§ TASK BRIEF: Please return every line from the entries that has the string "Haus" in it.

[Spatial reasoning data]
*** Block opens ***

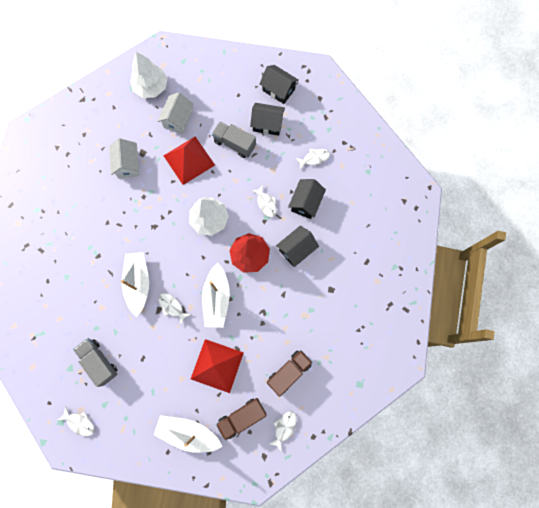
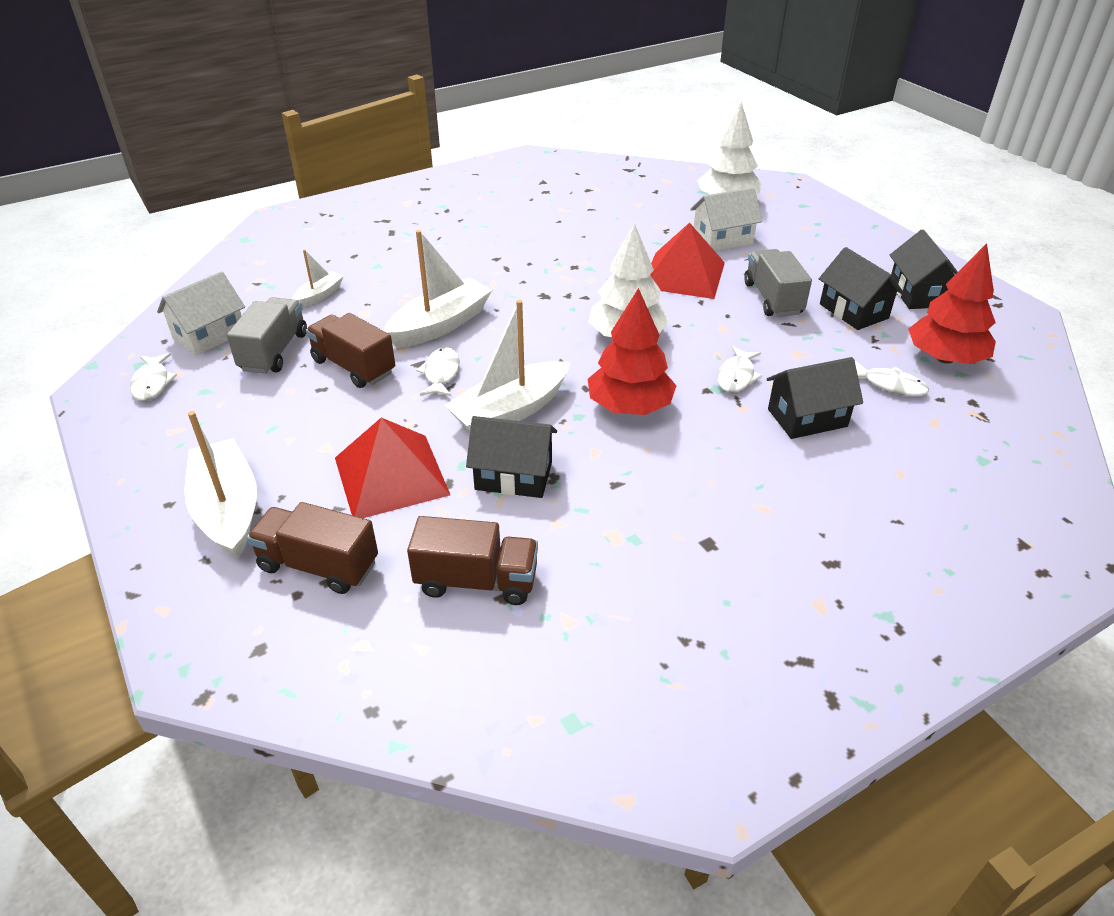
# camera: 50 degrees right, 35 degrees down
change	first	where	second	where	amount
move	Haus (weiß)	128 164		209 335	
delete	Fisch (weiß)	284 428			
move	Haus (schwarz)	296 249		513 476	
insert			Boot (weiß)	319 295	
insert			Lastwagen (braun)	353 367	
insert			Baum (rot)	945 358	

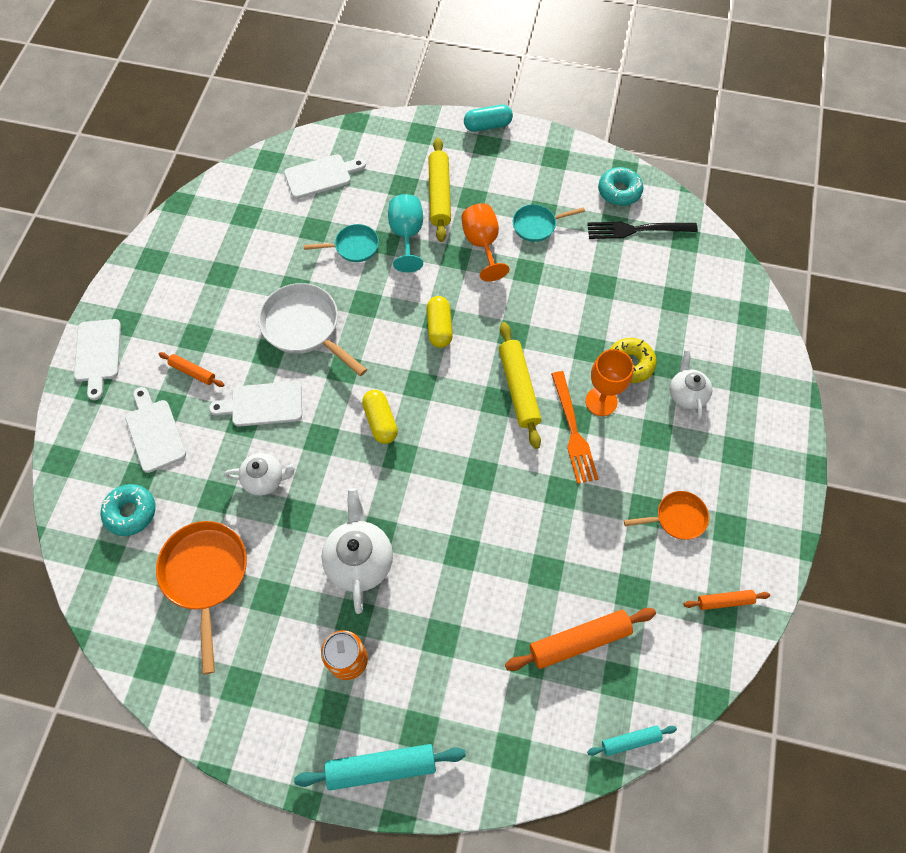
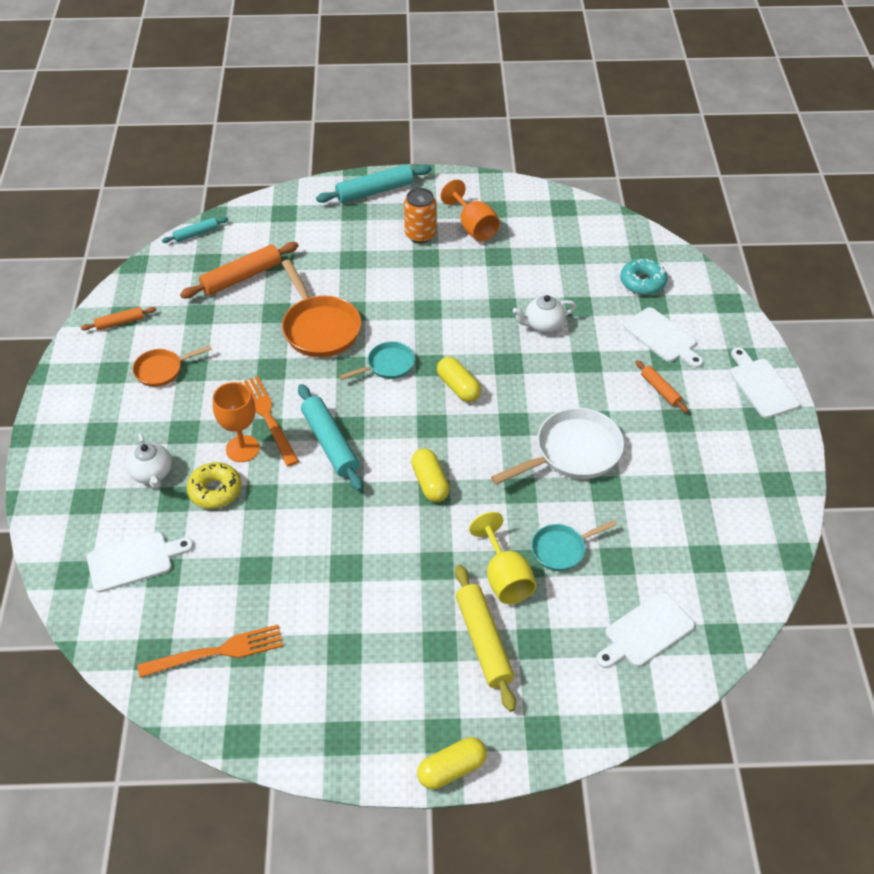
# camera: 165 degrees right, 15 degrees down
change	first	where	second	where	amount
move	Pfanne (orange)	205 575		320 328	
rotate	Nudelholz (orange)	193 372		660 390	45 degrees clockwise
move	Schneidebrett (weiß)	263 404		134 561	
rotate	Pfanne (weiß)	304 327		573 452	60 degrees counterclockwise
delete	Teekanne (weiß)	359 560			
recolor	Kelch (türkis)	406 235	Kelch (gelb)	504 577	
move	Kelch (orange)	482 244		473 227	
recolor	Kapsel (türkis)	487 126	Kapsel (gelb)	451 769	
recolor	Nudelholz (gelb)	519 388	Nudelholz (türkis)	330 443	
move	Pfanne (türkis)	537 225		387 365	
recolor	Gabel (schwarz)	636 230	Gabel (orange)	218 651	
delete	Donut (türkis)	619 191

*** Block closes ***

§ EXERCISE OUTPUT:
move	Haus (weiß)	128 164		209 335	
move	Haus (schwarz)	296 249		513 476	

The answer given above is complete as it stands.